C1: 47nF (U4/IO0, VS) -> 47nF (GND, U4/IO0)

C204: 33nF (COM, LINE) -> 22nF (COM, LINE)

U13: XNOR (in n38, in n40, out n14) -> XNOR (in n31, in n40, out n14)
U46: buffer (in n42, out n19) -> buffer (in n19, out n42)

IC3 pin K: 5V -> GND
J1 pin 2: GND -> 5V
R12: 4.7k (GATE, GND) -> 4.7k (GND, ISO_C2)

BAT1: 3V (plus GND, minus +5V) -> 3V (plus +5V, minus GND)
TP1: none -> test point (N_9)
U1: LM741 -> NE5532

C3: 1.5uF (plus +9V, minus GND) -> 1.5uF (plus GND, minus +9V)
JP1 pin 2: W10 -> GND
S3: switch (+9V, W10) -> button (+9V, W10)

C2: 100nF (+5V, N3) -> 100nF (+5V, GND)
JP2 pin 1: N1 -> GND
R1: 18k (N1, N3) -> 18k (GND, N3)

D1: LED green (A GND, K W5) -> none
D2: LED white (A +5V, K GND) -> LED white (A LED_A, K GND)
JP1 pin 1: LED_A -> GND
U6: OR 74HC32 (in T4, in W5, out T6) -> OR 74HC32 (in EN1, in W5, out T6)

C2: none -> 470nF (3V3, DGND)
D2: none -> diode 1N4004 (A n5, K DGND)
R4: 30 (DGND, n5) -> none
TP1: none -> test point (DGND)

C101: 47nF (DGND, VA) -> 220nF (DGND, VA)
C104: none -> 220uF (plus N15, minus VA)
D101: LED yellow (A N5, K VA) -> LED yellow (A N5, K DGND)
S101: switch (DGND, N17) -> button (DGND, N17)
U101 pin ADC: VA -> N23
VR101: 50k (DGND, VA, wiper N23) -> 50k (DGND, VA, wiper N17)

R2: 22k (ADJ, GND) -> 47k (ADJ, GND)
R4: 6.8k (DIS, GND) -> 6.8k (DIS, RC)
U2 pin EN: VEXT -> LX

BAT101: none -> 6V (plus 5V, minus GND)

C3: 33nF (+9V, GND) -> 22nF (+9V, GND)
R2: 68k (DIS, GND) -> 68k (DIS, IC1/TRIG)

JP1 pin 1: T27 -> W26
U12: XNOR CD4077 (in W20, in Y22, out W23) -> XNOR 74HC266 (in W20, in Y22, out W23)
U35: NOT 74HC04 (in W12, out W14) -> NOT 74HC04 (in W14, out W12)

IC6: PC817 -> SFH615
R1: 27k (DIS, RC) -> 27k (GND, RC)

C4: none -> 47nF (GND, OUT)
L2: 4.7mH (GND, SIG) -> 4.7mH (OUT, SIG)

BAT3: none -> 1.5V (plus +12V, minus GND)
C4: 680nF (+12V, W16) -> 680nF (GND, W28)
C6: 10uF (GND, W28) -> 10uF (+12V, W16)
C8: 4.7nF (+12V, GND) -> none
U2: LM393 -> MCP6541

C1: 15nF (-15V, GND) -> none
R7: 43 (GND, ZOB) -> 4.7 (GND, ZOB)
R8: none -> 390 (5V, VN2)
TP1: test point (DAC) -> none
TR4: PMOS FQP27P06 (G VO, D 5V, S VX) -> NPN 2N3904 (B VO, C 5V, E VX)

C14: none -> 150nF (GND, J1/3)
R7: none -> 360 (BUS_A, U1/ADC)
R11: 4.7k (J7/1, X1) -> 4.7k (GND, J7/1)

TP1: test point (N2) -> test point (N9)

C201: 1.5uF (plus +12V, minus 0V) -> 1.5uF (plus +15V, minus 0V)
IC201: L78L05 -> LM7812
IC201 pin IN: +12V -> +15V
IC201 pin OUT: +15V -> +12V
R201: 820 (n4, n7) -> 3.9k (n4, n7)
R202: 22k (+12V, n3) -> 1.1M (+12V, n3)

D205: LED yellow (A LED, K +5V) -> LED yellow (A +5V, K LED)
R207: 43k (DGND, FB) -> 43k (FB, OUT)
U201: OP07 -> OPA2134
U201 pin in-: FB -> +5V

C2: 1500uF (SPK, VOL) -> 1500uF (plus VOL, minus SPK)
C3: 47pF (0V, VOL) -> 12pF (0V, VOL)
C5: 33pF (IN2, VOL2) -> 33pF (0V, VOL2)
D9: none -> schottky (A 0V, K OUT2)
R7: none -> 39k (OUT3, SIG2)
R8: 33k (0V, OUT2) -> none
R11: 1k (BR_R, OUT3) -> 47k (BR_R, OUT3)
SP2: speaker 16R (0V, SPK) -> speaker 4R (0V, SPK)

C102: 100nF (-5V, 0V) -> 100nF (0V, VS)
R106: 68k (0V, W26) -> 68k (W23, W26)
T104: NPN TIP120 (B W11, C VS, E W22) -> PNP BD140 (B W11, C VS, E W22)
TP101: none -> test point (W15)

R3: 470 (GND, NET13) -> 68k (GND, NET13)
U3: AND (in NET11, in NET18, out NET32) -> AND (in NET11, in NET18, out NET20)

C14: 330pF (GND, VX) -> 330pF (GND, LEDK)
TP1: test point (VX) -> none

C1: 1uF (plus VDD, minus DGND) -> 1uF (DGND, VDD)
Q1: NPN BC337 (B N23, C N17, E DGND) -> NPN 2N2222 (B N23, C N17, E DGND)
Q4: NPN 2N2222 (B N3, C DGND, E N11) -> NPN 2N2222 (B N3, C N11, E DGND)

## [Task to complete]
Within the listing above, extract exactly the lines from the line with "R11: 4.7k (J7/1, X1) -> 4.7k (GND, J7/1)" to the line with "U201 pin in-: FB -> +5V", the two named lines included, and no others.

## [Answer below]
R11: 4.7k (J7/1, X1) -> 4.7k (GND, J7/1)

TP1: test point (N2) -> test point (N9)

C201: 1.5uF (plus +12V, minus 0V) -> 1.5uF (plus +15V, minus 0V)
IC201: L78L05 -> LM7812
IC201 pin IN: +12V -> +15V
IC201 pin OUT: +15V -> +12V
R201: 820 (n4, n7) -> 3.9k (n4, n7)
R202: 22k (+12V, n3) -> 1.1M (+12V, n3)

D205: LED yellow (A LED, K +5V) -> LED yellow (A +5V, K LED)
R207: 43k (DGND, FB) -> 43k (FB, OUT)
U201: OP07 -> OPA2134
U201 pin in-: FB -> +5V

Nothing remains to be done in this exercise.